### Input records

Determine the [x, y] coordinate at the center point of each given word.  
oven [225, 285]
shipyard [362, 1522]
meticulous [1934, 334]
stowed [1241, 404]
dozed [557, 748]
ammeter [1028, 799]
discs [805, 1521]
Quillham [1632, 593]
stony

######

• _Your task_
Revise the lines above so that "shipyard" becomes "dockyard", leaving everything else untouched.

• _Exercise result_
Determine the [x, y] coordinate at the center point of each given word.  
oven [225, 285]
dockyard [362, 1522]
meticulous [1934, 334]
stowed [1241, 404]
dozed [557, 748]
ammeter [1028, 799]
discs [805, 1521]
Quillham [1632, 593]
stony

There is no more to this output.